REQUIRED WORK
Each entry is to be output as written, so that none is missing.

GIVEN DATA
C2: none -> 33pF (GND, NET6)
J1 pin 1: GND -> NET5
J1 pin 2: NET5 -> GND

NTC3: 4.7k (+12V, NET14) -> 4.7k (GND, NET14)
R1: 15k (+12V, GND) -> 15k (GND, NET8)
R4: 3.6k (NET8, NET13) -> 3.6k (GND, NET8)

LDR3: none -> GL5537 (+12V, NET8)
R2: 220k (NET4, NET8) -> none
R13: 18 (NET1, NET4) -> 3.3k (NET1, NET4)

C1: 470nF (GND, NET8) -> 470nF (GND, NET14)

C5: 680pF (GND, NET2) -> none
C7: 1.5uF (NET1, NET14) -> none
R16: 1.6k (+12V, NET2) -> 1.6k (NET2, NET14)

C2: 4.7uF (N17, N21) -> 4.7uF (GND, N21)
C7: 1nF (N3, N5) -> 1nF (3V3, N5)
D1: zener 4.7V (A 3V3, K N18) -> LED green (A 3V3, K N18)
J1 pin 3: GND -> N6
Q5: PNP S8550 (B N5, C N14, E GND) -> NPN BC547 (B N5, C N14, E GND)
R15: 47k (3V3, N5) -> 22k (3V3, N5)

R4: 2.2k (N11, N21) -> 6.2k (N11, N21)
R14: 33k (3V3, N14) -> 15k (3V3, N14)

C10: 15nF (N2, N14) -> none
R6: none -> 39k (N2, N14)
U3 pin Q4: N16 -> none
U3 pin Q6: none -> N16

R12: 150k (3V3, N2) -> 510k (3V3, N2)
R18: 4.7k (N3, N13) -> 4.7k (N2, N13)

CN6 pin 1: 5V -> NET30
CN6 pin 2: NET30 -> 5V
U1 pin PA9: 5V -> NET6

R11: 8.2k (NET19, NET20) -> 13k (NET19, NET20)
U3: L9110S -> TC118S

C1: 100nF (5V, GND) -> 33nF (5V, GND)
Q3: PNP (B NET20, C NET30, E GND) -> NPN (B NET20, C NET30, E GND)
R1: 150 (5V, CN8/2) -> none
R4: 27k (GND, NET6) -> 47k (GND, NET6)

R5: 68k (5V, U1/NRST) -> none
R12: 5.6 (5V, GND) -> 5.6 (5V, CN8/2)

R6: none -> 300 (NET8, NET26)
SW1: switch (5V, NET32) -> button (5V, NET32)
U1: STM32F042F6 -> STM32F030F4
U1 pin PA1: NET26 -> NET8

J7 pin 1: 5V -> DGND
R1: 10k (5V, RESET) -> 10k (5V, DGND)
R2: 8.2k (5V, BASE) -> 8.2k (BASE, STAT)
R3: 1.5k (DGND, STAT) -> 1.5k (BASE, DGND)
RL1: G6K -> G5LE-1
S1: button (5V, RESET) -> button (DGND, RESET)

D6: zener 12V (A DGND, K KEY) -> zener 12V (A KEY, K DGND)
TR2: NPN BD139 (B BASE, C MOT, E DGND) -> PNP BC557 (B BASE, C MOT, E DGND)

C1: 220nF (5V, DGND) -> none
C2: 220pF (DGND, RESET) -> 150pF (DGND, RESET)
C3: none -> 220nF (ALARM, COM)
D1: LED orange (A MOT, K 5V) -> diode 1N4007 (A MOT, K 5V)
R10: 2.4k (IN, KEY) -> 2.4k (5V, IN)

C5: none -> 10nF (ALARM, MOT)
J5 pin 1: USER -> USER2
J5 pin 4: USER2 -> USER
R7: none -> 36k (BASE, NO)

ANSWER SECTION
C2: none -> 33pF (GND, NET6)
J1 pin 1: GND -> NET5
J1 pin 2: NET5 -> GND

NTC3: 4.7k (+12V, NET14) -> 4.7k (GND, NET14)
R1: 15k (+12V, GND) -> 15k (GND, NET8)
R4: 3.6k (NET8, NET13) -> 3.6k (GND, NET8)

LDR3: none -> GL5537 (+12V, NET8)
R2: 220k (NET4, NET8) -> none
R13: 18 (NET1, NET4) -> 3.3k (NET1, NET4)

C1: 470nF (GND, NET8) -> 470nF (GND, NET14)

C5: 680pF (GND, NET2) -> none
C7: 1.5uF (NET1, NET14) -> none
R16: 1.6k (+12V, NET2) -> 1.6k (NET2, NET14)

C2: 4.7uF (N17, N21) -> 4.7uF (GND, N21)
C7: 1nF (N3, N5) -> 1nF (3V3, N5)
D1: zener 4.7V (A 3V3, K N18) -> LED green (A 3V3, K N18)
J1 pin 3: GND -> N6
Q5: PNP S8550 (B N5, C N14, E GND) -> NPN BC547 (B N5, C N14, E GND)
R15: 47k (3V3, N5) -> 22k (3V3, N5)

R4: 2.2k (N11, N21) -> 6.2k (N11, N21)
R14: 33k (3V3, N14) -> 15k (3V3, N14)

C10: 15nF (N2, N14) -> none
R6: none -> 39k (N2, N14)
U3 pin Q4: N16 -> none
U3 pin Q6: none -> N16

R12: 150k (3V3, N2) -> 510k (3V3, N2)
R18: 4.7k (N3, N13) -> 4.7k (N2, N13)

CN6 pin 1: 5V -> NET30
CN6 pin 2: NET30 -> 5V
U1 pin PA9: 5V -> NET6

R11: 8.2k (NET19, NET20) -> 13k (NET19, NET20)
U3: L9110S -> TC118S

C1: 100nF (5V, GND) -> 33nF (5V, GND)
Q3: PNP (B NET20, C NET30, E GND) -> NPN (B NET20, C NET30, E GND)
R1: 150 (5V, CN8/2) -> none
R4: 27k (GND, NET6) -> 47k (GND, NET6)

R5: 68k (5V, U1/NRST) -> none
R12: 5.6 (5V, GND) -> 5.6 (5V, CN8/2)

R6: none -> 300 (NET8, NET26)
SW1: switch (5V, NET32) -> button (5V, NET32)
U1: STM32F042F6 -> STM32F030F4
U1 pin PA1: NET26 -> NET8

J7 pin 1: 5V -> DGND
R1: 10k (5V, RESET) -> 10k (5V, DGND)
R2: 8.2k (5V, BASE) -> 8.2k (BASE, STAT)
R3: 1.5k (DGND, STAT) -> 1.5k (BASE, DGND)
RL1: G6K -> G5LE-1
S1: button (5V, RESET) -> button (DGND, RESET)

D6: zener 12V (A DGND, K KEY) -> zener 12V (A KEY, K DGND)
TR2: NPN BD139 (B BASE, C MOT, E DGND) -> PNP BC557 (B BASE, C MOT, E DGND)

C1: 220nF (5V, DGND) -> none
C2: 220pF (DGND, RESET) -> 150pF (DGND, RESET)
C3: none -> 220nF (ALARM, COM)
D1: LED orange (A MOT, K 5V) -> diode 1N4007 (A MOT, K 5V)
R10: 2.4k (IN, KEY) -> 2.4k (5V, IN)

C5: none -> 10nF (ALARM, MOT)
J5 pin 1: USER -> USER2
J5 pin 4: USER2 -> USER
R7: none -> 36k (BASE, NO)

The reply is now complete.